What is needed: Find the lines of data that contain the string "degrees", then list them.

Dataset:
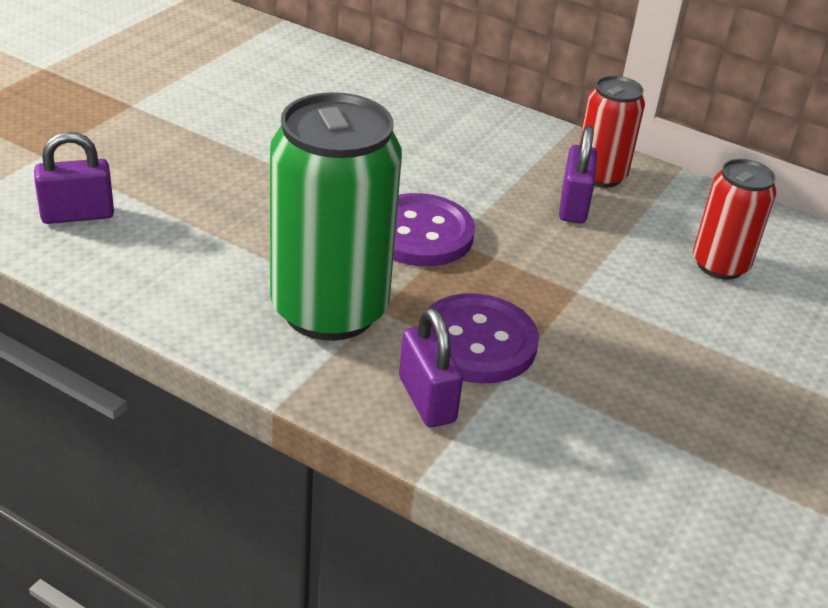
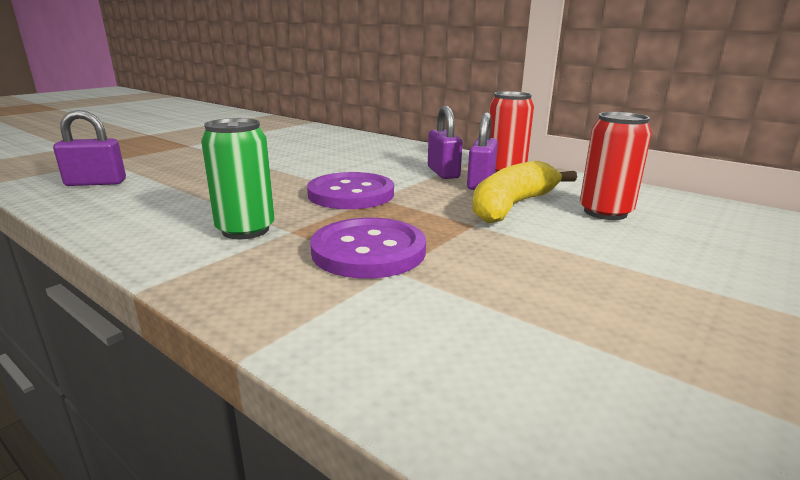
camera: 10 degrees right, 15 degrees down
(329, 310) = (245, 230): green can -> green can, size x0.55
(427, 399) = (296, 288): purple padlock -> purple padlock (443, 172)
(616, 254) = (512, 206): none -> yellow banana

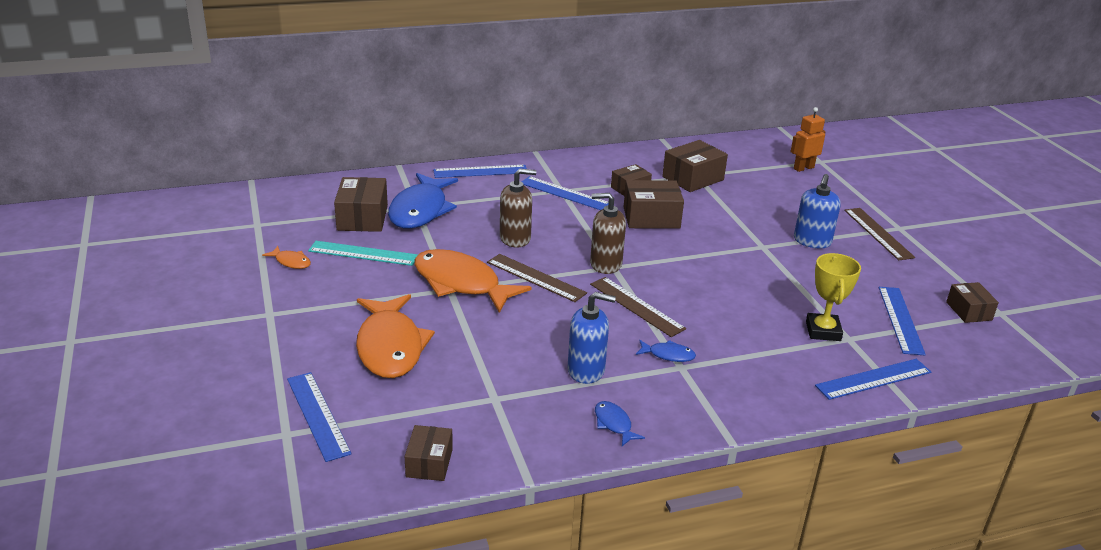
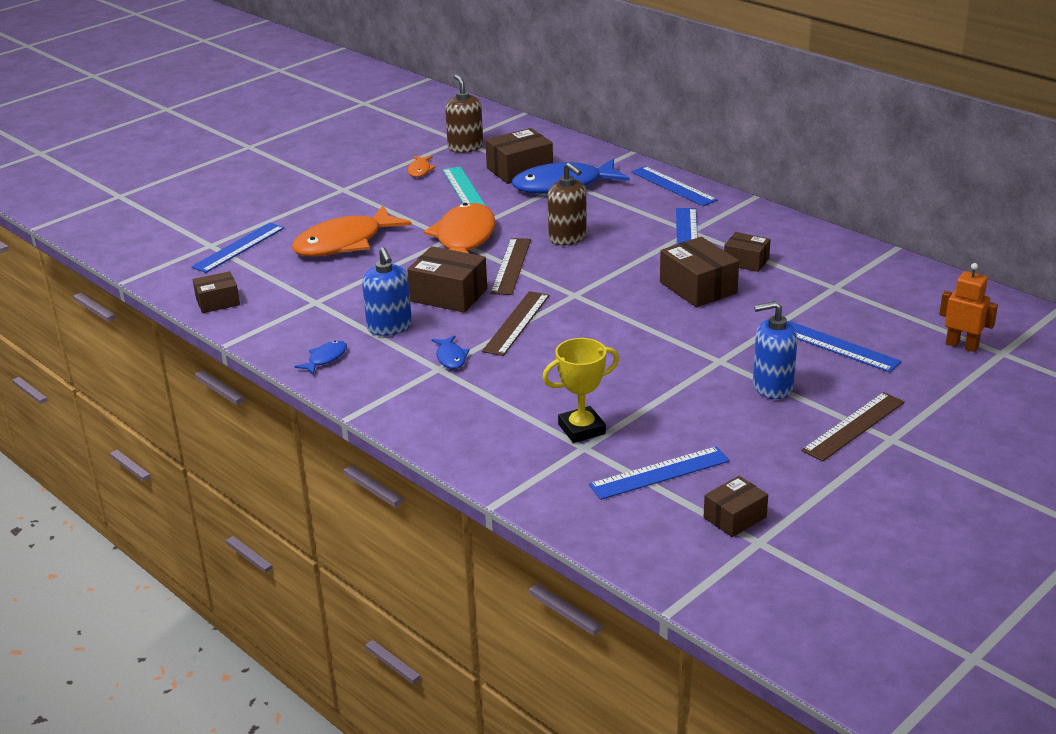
camera: 65 degrees right, 0 degrees up
(605, 264) = (574, 289): brown soap dispenser -> brown soap dispenser (465, 147)
(693, 178) = (823, 287): brown box -> brown box (449, 295)
(873, 379) = (520, 474): blue ruler -> blue ruler (837, 346)

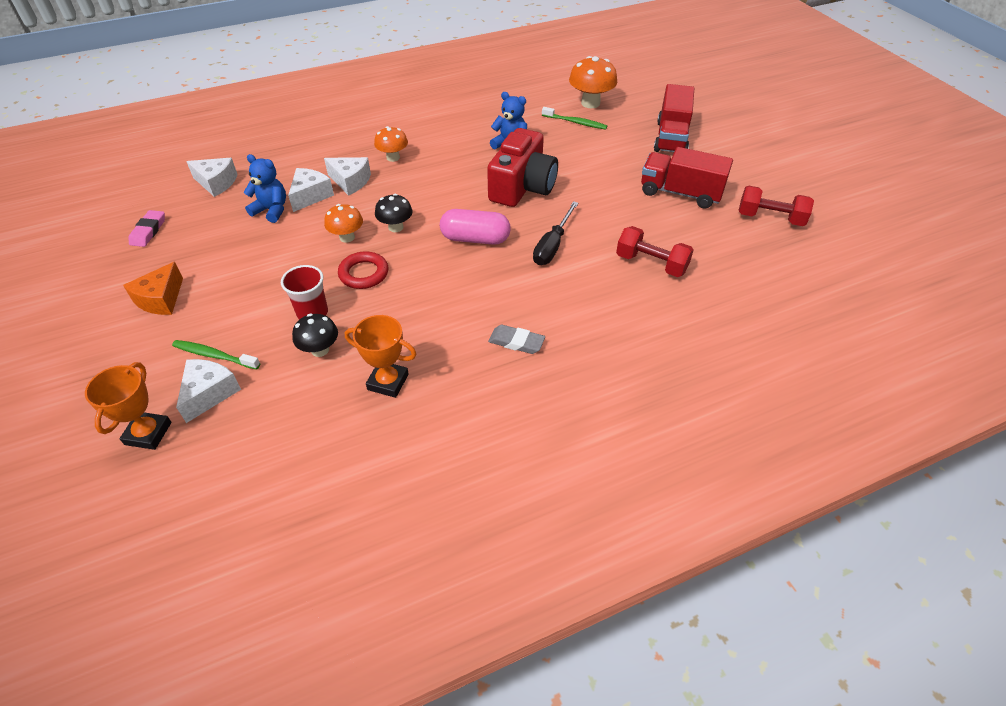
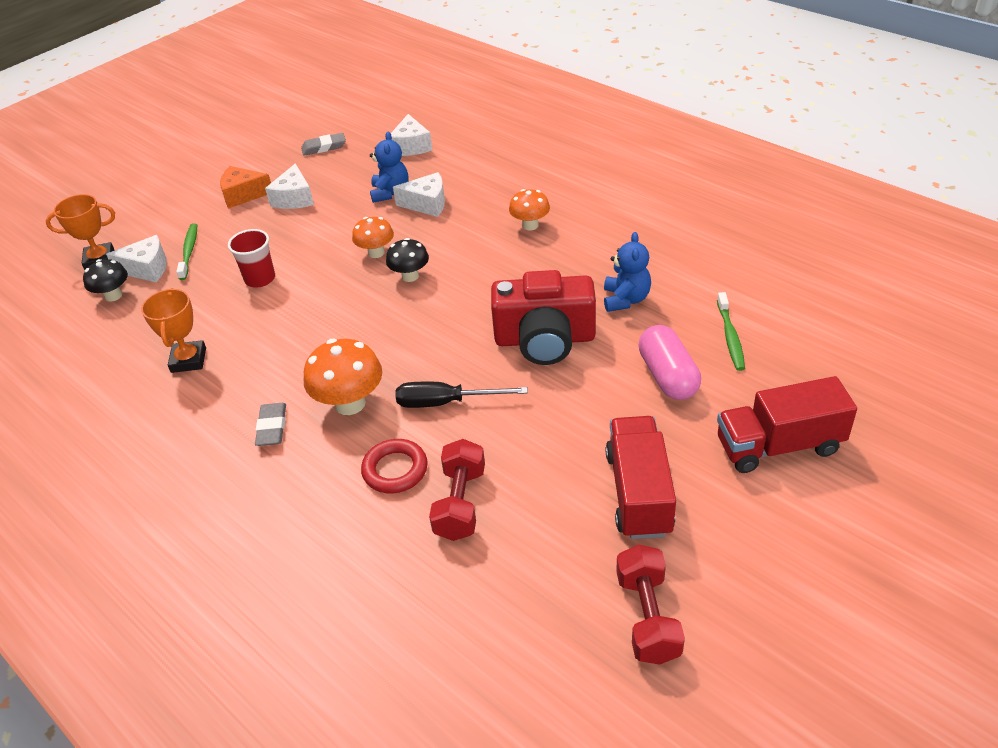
camera: 70 degrees right, 5 degrees down
(148, 231) = (324, 147): pink eraser -> grey eraser
(320, 350) = (215, 303): black mushroom -> black mushroom (113, 296)
(350, 181) = (467, 217): white cheese -> white cheese (294, 198)
(364, 273) = (327, 285): red ring -> red ring (395, 470)
(475, 239) = (423, 338): pink capsule -> pink capsule (667, 376)
(590, 103) = (795, 335): orange mushroom -> orange mushroom (350, 403)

Solution for this problem:
camera: 10 degrees right, 15 degrees down
camera: 65 degrees right, 0 degrees up
camera: 70 degrees right, 5 degrees down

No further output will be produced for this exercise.